[Items from a dataset]
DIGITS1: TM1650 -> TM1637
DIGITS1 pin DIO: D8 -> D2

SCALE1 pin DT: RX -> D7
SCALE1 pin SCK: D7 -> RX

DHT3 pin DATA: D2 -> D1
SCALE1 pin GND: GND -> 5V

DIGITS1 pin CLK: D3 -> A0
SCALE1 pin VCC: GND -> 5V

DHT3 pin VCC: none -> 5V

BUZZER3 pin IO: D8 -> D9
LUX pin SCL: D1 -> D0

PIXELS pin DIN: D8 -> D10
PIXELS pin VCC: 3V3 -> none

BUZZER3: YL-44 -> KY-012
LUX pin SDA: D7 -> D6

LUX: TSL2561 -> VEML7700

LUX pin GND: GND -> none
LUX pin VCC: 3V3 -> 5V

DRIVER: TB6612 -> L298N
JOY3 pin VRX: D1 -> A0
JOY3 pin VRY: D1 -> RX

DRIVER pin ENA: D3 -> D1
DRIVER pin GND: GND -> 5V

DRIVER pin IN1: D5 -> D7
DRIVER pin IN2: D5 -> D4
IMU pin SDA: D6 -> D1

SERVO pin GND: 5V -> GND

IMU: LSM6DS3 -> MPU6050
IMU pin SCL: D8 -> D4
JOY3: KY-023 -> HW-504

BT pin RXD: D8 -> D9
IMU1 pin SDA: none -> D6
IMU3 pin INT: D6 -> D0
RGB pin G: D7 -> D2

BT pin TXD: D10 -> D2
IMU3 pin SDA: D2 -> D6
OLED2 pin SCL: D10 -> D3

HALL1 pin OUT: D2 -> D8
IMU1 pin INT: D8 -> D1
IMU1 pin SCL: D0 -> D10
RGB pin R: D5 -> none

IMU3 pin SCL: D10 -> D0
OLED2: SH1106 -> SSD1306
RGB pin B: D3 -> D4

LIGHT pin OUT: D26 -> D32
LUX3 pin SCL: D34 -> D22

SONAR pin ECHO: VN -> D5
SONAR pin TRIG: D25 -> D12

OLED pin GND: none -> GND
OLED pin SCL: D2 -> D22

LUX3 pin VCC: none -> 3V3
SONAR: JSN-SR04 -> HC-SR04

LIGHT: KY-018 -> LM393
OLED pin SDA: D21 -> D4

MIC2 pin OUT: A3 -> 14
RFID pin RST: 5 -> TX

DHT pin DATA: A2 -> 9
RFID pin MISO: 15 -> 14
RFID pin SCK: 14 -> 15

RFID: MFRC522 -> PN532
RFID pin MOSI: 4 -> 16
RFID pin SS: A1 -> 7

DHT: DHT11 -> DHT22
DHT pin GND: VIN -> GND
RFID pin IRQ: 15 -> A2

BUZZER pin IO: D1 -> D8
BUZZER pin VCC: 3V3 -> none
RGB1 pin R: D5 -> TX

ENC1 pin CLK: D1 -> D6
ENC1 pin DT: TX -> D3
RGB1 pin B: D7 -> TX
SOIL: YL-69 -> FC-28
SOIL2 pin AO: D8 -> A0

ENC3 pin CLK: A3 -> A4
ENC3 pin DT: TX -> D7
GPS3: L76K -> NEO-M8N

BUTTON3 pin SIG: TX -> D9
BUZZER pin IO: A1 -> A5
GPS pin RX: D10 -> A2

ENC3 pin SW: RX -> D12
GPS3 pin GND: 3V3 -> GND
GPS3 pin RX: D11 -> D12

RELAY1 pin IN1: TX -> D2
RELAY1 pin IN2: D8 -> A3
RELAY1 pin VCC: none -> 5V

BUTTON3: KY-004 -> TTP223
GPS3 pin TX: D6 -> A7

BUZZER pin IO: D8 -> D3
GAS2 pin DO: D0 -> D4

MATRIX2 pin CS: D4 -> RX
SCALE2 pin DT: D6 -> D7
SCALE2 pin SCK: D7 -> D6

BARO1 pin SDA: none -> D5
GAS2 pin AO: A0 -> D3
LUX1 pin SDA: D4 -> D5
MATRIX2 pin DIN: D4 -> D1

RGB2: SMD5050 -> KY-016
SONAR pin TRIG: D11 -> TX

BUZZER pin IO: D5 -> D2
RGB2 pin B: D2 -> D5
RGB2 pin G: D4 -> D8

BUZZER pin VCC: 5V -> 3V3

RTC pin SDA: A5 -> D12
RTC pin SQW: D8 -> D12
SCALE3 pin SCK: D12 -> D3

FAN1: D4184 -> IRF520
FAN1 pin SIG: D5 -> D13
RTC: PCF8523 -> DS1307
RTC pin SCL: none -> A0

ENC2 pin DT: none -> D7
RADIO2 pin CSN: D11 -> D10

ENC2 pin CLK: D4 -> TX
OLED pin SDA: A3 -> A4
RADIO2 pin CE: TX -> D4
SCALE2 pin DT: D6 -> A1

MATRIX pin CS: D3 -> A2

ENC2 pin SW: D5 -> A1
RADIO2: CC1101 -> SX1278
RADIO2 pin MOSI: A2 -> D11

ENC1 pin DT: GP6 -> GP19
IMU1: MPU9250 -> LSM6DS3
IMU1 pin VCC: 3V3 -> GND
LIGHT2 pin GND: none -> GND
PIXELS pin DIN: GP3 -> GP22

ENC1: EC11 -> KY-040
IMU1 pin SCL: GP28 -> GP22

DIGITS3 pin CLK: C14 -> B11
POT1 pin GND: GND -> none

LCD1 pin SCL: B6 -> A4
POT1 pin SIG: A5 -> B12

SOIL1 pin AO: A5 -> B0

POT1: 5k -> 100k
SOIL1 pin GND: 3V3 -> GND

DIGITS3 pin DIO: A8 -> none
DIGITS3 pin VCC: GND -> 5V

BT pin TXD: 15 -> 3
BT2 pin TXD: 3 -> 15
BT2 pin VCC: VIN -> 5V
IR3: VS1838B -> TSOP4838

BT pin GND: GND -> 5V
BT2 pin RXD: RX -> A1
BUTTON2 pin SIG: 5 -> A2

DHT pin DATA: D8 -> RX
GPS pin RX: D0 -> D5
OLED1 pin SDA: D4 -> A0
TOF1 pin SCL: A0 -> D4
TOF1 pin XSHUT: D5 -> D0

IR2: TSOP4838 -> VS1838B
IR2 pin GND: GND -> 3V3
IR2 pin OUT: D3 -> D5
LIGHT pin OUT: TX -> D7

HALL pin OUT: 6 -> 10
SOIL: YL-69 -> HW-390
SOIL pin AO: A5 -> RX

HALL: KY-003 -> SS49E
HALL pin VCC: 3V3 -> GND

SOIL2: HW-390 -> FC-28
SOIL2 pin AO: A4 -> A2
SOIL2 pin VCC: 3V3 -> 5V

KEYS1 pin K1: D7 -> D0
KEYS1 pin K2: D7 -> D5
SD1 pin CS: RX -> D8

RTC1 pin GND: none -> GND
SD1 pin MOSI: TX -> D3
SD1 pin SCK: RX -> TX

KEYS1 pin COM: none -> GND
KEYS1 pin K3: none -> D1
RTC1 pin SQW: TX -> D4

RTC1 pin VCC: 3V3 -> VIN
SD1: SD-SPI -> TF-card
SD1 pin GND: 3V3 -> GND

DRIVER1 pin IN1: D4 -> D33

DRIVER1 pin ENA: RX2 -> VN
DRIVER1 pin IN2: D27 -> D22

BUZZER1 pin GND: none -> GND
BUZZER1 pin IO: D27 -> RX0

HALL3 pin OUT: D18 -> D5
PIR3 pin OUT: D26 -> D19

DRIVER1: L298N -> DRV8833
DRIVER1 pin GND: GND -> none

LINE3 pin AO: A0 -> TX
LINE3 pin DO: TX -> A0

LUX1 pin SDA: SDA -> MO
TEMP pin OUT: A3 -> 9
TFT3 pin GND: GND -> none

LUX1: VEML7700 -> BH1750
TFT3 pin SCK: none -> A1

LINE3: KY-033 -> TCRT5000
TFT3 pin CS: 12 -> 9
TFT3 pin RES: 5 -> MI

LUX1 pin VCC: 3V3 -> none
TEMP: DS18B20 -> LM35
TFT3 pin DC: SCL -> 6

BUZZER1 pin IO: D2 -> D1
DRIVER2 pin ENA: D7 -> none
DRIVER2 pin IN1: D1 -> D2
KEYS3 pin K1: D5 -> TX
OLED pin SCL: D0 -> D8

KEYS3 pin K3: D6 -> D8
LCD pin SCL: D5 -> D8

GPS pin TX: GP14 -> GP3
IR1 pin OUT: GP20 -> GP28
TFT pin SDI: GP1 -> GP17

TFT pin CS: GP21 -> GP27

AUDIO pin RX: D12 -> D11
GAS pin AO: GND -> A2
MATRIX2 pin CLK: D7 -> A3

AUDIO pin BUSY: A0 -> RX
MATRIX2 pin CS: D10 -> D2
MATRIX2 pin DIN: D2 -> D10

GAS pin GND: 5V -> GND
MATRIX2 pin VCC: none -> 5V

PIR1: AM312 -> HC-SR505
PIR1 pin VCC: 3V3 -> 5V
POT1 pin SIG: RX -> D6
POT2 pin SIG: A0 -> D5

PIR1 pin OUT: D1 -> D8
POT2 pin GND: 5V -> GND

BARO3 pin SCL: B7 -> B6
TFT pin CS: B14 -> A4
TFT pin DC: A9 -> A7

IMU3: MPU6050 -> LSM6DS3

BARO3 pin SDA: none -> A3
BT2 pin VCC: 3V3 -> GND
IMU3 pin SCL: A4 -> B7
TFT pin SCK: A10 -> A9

■ PROBLEM DETAILS ■
Retype only the lines above between the line with "IR3: VS1838B -> TSOP4838" and the line with "IR2 pin OUT: D3 -> D5", counting those two lines as well, and keep every character as it is.

■ PROBLEM SOLUTION ■
IR3: VS1838B -> TSOP4838

BT pin GND: GND -> 5V
BT2 pin RXD: RX -> A1
BUTTON2 pin SIG: 5 -> A2

DHT pin DATA: D8 -> RX
GPS pin RX: D0 -> D5
OLED1 pin SDA: D4 -> A0
TOF1 pin SCL: A0 -> D4
TOF1 pin XSHUT: D5 -> D0

IR2: TSOP4838 -> VS1838B
IR2 pin GND: GND -> 3V3
IR2 pin OUT: D3 -> D5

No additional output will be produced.